## PROVIDED MATERIAL
++++++++++

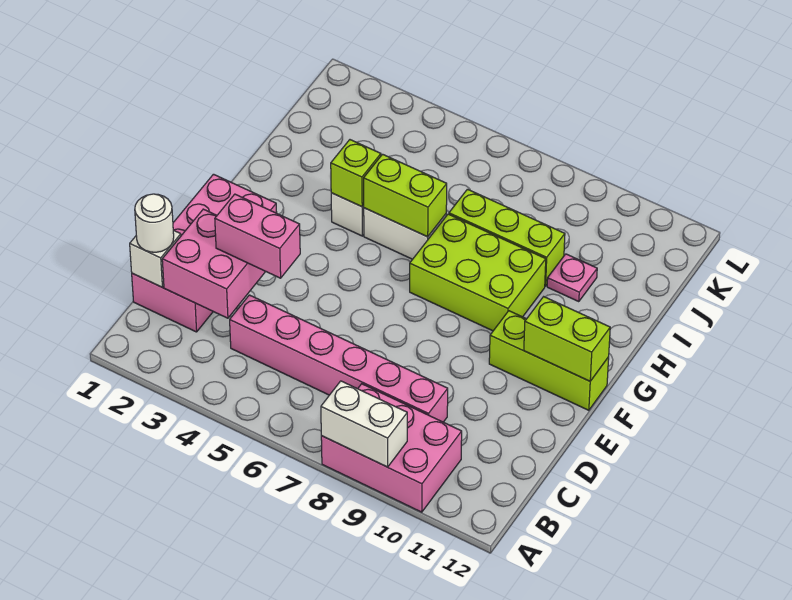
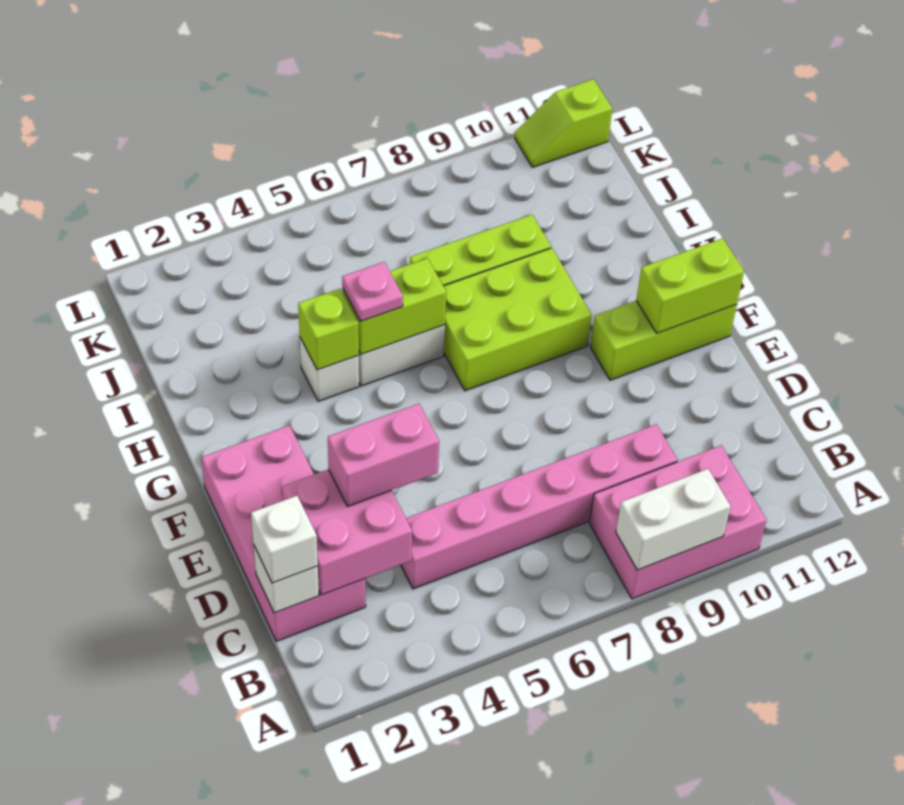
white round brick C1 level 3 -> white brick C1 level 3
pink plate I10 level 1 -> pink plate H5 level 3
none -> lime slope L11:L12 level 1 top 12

++++++++++

## EXERCISE REQUIREMENTS
An exact reproduction of the material is needed, without its images.

## SOLUTION TO THIS EXERCISE
white round brick C1 level 3 -> white brick C1 level 3
pink plate I10 level 1 -> pink plate H5 level 3
none -> lime slope L11:L12 level 1 top 12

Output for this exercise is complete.